— EXTRACTED INFORMATION —
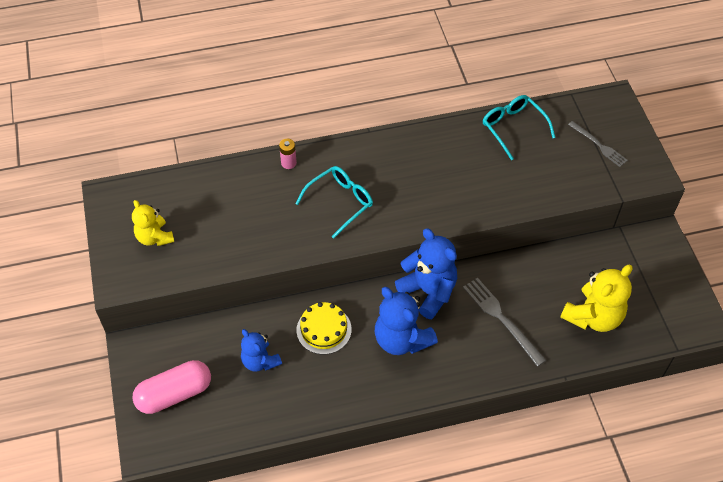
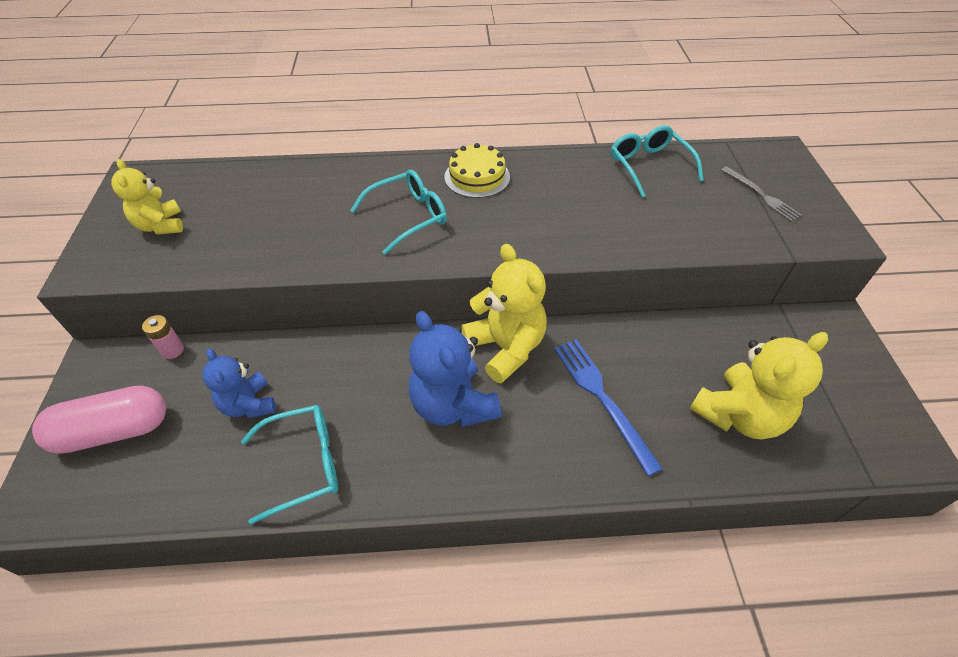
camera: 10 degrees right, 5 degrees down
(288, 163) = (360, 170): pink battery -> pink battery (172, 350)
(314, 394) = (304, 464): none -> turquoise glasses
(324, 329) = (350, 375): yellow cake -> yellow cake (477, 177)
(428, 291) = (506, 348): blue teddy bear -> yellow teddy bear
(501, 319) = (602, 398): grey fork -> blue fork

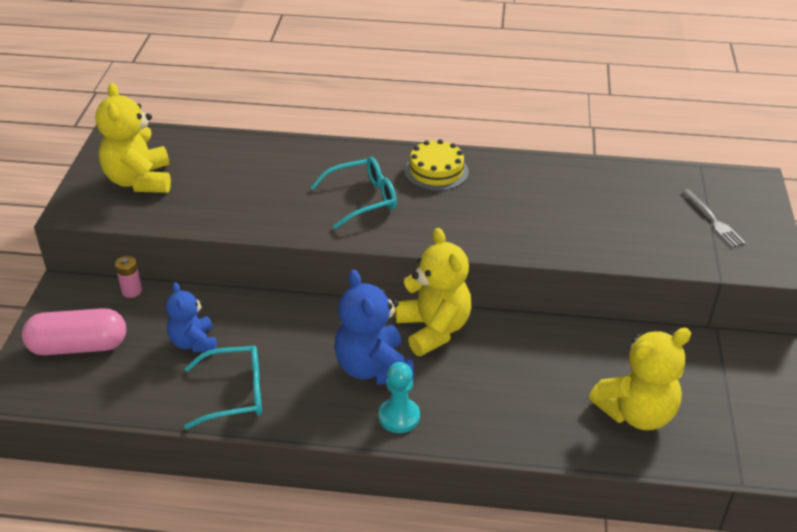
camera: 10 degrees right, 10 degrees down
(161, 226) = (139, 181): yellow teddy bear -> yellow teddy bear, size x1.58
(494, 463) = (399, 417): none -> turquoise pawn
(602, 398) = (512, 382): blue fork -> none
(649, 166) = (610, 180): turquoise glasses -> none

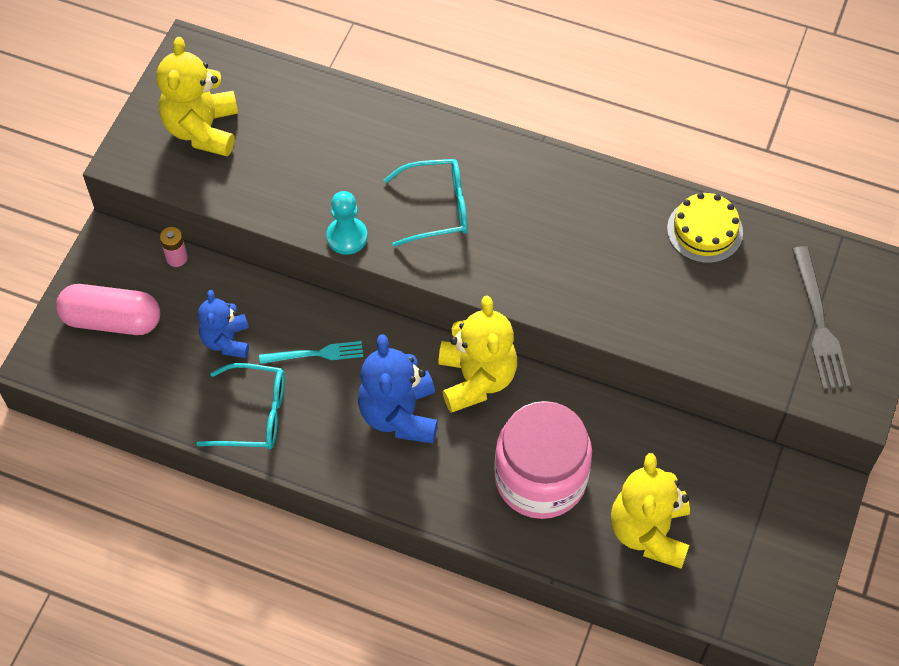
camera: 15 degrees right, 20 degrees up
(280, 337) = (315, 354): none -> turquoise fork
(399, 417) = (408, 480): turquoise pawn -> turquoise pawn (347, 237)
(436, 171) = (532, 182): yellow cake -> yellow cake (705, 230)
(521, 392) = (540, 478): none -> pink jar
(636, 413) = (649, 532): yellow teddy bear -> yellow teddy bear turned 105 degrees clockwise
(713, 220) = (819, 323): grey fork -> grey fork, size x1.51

— TASK —
Once the line containing "(428, 291) = (506, 348): blue" has been copied, stop; everything from the first line of the data up to it must be copied exactly, without pictures.

— PROBLEM SOLUTION —
camera: 10 degrees right, 5 degrees down
(288, 163) = (360, 170): pink battery -> pink battery (172, 350)
(314, 394) = (304, 464): none -> turquoise glasses
(324, 329) = (350, 375): yellow cake -> yellow cake (477, 177)
(428, 291) = (506, 348): blue teddy bear -> yellow teddy bear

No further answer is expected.